Start of Records supplied

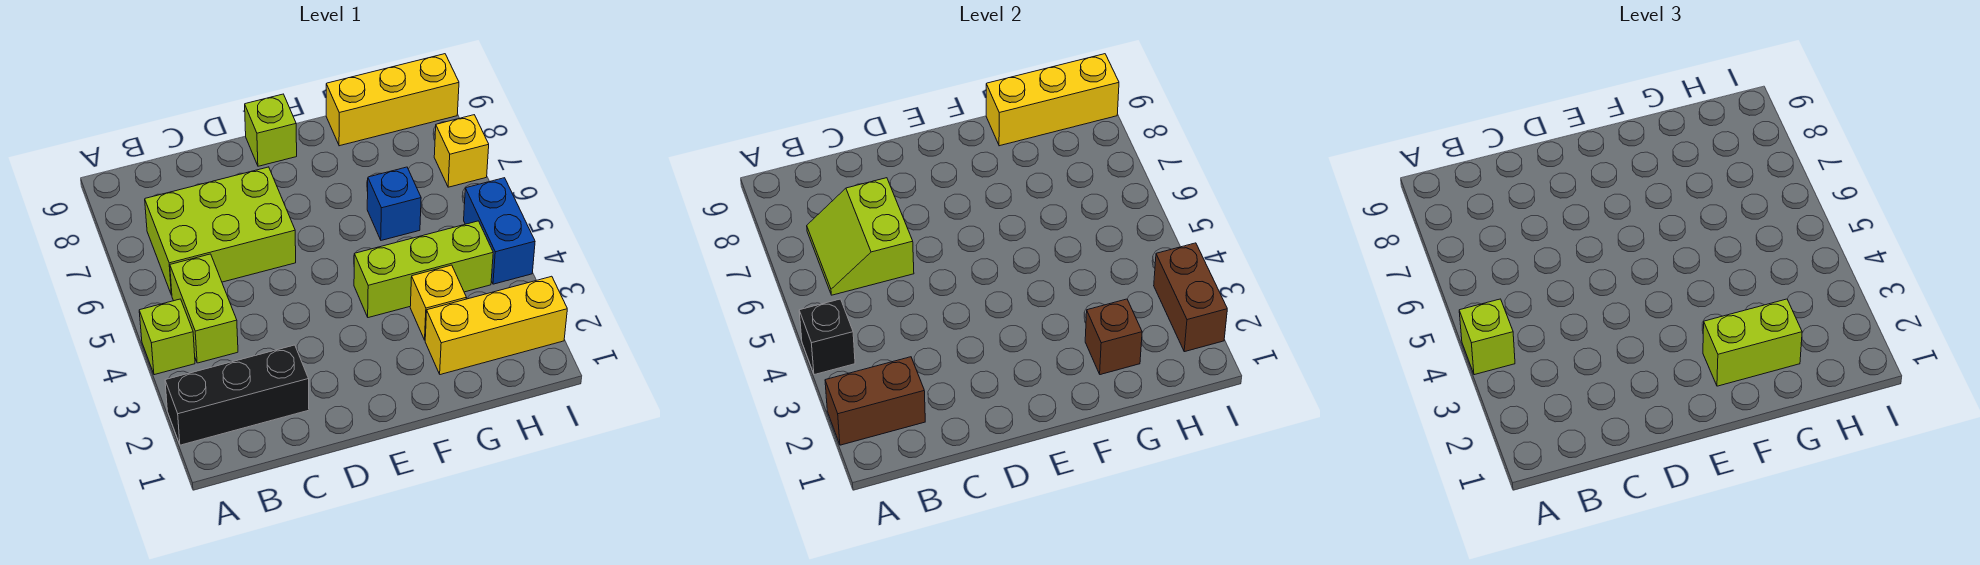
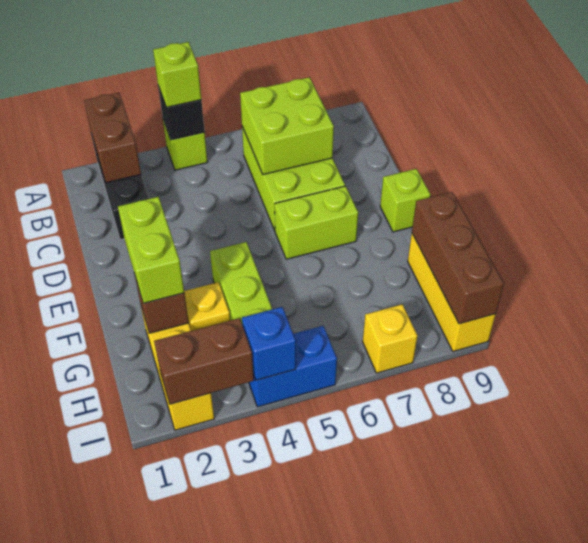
lime brick B4:B5 level 1 -> lime brick E6:E7 level 1
lime slope B6:C7 level 2 top C -> lime brick B6:C7 level 2
blue brick G6 level 1 -> blue brick I4 level 2
yellow brick G9:I9 level 2 -> brown brick G9:I9 level 2

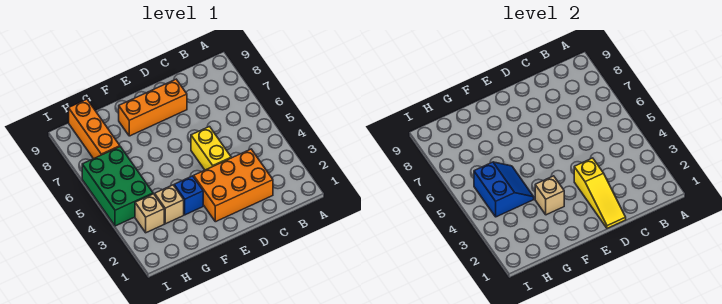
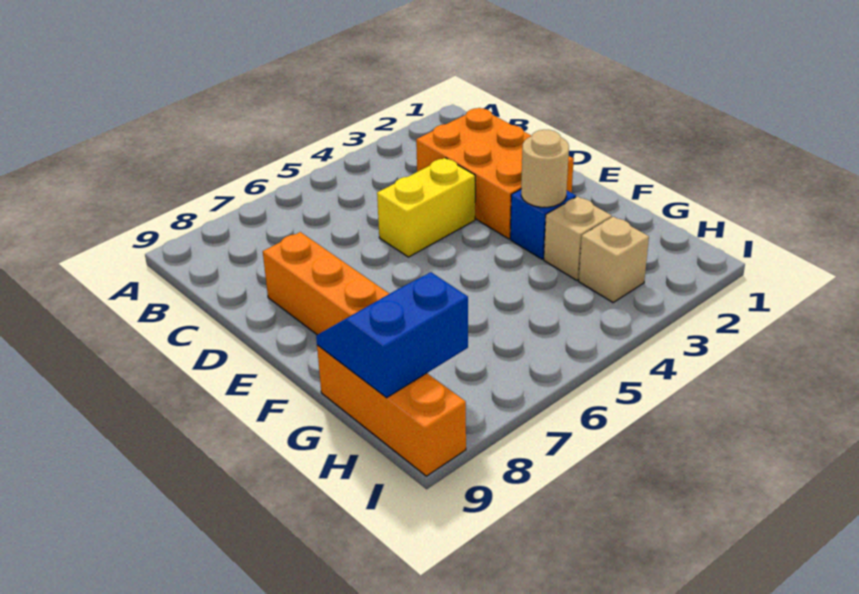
yellow slope D1:D3 level 2 top 3 -> none
tan brick F3 level 2 -> tan round brick F3 level 2
blue slope G4:H5 level 2 top H -> blue slope G8:H9 level 2 top H
green brick H4:I6 level 1 -> none
orange brick H7:H9 level 1 -> orange brick G9:I9 level 1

End of Records supplied

Your goal: Write out every line of the data that holds the word "yellow".

Solution for this problem:
yellow brick G9:I9 level 2 -> brown brick G9:I9 level 2
yellow slope D1:D3 level 2 top 3 -> none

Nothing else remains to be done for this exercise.